Once the line with "(140, 630) = (161, 614): none" is found in the data, output it and each following line exactly, up to and including the line with "(367, 466) = (412, 363): brown", and nothing before or after.

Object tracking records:
=======

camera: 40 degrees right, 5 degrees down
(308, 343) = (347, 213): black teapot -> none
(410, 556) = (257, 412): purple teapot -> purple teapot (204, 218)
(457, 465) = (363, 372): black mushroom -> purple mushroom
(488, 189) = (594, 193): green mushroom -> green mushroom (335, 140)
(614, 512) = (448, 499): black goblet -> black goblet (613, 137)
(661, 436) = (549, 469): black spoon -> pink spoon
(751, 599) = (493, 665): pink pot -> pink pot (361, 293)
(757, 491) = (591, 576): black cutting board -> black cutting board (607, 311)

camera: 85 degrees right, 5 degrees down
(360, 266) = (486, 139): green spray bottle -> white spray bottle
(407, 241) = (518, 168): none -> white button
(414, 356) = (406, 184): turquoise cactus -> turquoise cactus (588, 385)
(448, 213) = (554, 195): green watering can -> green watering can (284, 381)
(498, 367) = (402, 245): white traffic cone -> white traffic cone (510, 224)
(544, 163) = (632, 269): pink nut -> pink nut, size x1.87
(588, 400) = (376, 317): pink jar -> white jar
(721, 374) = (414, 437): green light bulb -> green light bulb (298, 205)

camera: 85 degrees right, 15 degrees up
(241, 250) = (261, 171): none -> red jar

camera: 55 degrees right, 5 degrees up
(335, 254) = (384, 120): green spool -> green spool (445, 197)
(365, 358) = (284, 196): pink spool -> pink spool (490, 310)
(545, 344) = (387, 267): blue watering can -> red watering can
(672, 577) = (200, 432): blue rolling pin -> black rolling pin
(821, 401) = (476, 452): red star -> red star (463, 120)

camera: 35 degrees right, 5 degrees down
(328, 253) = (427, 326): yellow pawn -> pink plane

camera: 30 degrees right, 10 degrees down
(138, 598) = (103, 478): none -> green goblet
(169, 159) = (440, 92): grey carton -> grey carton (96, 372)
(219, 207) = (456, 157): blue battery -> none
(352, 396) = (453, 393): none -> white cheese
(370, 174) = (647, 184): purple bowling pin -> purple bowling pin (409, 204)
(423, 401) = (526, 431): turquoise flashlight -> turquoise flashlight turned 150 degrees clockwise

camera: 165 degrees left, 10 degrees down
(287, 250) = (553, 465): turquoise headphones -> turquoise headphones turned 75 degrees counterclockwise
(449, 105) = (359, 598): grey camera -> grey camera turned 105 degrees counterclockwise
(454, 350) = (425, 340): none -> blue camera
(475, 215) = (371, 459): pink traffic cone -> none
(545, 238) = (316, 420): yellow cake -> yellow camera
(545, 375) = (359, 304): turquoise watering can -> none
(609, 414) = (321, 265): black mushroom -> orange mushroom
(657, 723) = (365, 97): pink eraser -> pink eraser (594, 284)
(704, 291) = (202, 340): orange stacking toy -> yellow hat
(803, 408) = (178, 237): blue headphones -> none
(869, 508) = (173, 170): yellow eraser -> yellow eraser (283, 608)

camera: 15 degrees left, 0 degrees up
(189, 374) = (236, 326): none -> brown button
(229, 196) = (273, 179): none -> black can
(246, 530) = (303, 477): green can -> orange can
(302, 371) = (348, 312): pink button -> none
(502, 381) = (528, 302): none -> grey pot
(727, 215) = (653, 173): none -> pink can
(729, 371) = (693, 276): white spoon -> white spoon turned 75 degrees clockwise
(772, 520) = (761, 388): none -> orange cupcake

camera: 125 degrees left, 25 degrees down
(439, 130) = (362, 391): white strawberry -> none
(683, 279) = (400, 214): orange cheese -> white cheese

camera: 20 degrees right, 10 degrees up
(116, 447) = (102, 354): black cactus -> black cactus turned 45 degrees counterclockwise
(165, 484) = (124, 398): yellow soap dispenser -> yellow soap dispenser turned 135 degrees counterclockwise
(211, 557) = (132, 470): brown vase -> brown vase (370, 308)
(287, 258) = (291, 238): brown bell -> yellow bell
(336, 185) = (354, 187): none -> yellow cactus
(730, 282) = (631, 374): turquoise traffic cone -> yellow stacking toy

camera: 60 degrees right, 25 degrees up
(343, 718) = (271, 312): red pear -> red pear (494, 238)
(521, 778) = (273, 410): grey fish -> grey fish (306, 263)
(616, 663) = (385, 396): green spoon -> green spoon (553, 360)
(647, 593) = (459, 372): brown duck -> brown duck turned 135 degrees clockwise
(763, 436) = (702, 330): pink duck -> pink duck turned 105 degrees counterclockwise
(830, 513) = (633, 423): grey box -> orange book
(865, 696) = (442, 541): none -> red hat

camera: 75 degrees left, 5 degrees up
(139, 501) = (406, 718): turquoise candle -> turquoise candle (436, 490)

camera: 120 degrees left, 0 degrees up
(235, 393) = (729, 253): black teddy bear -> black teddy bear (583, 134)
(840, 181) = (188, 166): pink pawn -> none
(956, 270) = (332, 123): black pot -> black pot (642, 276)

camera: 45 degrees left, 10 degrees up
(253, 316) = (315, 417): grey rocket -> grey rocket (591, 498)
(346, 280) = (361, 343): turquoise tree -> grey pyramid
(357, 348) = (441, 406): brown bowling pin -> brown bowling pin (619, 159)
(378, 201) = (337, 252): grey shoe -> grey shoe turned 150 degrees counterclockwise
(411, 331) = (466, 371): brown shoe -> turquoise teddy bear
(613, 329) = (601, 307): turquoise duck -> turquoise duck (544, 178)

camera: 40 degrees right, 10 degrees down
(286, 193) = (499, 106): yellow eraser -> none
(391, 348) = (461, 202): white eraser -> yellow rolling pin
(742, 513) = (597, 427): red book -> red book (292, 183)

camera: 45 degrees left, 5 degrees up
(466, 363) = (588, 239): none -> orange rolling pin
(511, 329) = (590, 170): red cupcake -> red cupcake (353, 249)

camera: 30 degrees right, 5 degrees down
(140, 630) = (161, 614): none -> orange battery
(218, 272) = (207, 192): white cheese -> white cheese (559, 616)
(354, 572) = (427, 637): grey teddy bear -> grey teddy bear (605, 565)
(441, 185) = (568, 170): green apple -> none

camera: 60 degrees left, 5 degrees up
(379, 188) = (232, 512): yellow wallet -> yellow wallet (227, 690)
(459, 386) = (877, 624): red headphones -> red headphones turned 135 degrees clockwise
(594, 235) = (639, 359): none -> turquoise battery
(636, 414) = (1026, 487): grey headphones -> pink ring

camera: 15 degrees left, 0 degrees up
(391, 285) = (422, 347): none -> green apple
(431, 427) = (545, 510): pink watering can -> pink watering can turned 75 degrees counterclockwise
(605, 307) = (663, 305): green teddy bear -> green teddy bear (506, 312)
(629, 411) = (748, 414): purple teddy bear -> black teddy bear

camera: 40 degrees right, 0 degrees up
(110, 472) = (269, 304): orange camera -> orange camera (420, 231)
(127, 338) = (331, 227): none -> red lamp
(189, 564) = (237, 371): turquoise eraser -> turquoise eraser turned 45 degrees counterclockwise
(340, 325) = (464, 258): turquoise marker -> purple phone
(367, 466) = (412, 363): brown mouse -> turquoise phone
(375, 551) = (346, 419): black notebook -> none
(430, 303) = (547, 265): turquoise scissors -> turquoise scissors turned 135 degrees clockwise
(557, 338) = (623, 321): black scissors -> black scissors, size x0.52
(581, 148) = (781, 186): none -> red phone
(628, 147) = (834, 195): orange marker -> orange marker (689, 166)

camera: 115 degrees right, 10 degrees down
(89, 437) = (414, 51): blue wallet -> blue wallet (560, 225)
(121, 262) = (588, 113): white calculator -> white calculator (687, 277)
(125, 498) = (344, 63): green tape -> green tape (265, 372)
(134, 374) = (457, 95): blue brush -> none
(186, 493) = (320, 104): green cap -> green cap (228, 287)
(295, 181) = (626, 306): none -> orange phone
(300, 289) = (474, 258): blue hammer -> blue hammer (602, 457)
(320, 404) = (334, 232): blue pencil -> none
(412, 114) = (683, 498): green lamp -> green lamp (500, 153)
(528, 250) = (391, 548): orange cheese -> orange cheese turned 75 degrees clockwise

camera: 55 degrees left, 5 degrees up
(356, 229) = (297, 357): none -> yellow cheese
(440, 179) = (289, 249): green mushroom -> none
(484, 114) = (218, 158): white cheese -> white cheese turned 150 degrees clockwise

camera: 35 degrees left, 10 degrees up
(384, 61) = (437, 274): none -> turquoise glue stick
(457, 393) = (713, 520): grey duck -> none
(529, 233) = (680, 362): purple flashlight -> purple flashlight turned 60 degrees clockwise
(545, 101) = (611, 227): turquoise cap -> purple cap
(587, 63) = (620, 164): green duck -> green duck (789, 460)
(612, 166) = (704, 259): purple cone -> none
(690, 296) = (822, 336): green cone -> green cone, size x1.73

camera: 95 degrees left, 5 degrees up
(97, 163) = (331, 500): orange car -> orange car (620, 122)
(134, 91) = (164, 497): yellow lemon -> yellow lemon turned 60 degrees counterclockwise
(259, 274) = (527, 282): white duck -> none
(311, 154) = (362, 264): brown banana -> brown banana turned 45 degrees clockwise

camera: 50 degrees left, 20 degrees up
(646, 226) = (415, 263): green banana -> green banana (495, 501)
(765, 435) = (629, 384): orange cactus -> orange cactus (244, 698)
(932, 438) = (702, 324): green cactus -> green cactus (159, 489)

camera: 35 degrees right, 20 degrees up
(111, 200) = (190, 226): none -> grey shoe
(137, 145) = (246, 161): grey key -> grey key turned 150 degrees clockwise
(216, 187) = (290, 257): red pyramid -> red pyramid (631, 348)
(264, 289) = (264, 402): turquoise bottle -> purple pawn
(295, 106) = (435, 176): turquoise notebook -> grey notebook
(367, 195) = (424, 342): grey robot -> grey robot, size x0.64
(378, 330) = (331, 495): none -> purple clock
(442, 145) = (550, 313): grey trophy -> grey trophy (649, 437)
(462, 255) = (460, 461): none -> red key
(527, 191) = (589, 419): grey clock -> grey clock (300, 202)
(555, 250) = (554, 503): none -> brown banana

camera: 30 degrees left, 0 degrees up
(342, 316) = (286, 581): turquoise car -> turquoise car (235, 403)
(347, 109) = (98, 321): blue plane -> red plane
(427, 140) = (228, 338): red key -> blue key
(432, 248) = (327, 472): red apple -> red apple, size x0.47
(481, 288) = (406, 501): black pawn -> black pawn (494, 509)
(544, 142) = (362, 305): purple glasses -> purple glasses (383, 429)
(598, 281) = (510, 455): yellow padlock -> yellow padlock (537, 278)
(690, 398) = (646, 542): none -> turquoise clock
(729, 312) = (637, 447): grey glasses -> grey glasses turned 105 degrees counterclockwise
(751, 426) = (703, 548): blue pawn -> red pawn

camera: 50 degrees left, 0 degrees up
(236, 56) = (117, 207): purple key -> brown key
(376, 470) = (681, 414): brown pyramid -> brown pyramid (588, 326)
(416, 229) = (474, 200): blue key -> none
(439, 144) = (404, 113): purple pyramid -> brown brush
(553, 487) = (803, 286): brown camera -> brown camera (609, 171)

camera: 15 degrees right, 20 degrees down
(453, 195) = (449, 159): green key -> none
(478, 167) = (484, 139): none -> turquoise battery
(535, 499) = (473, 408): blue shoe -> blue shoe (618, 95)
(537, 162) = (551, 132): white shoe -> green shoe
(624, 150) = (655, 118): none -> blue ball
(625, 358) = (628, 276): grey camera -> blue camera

=======

[WRITTEN ANSWER]:
(140, 630) = (161, 614): none -> orange battery
(218, 272) = (207, 192): white cheese -> white cheese (559, 616)
(354, 572) = (427, 637): grey teddy bear -> grey teddy bear (605, 565)
(441, 185) = (568, 170): green apple -> none

camera: 60 degrees left, 5 degrees up
(379, 188) = (232, 512): yellow wallet -> yellow wallet (227, 690)
(459, 386) = (877, 624): red headphones -> red headphones turned 135 degrees clockwise
(594, 235) = (639, 359): none -> turquoise battery
(636, 414) = (1026, 487): grey headphones -> pink ring

camera: 15 degrees left, 0 degrees up
(391, 285) = (422, 347): none -> green apple
(431, 427) = (545, 510): pink watering can -> pink watering can turned 75 degrees counterclockwise
(605, 307) = (663, 305): green teddy bear -> green teddy bear (506, 312)
(629, 411) = (748, 414): purple teddy bear -> black teddy bear

camera: 40 degrees right, 0 degrees up
(110, 472) = (269, 304): orange camera -> orange camera (420, 231)
(127, 338) = (331, 227): none -> red lamp
(189, 564) = (237, 371): turquoise eraser -> turquoise eraser turned 45 degrees counterclockwise
(340, 325) = (464, 258): turquoise marker -> purple phone
(367, 466) = (412, 363): brown mouse -> turquoise phone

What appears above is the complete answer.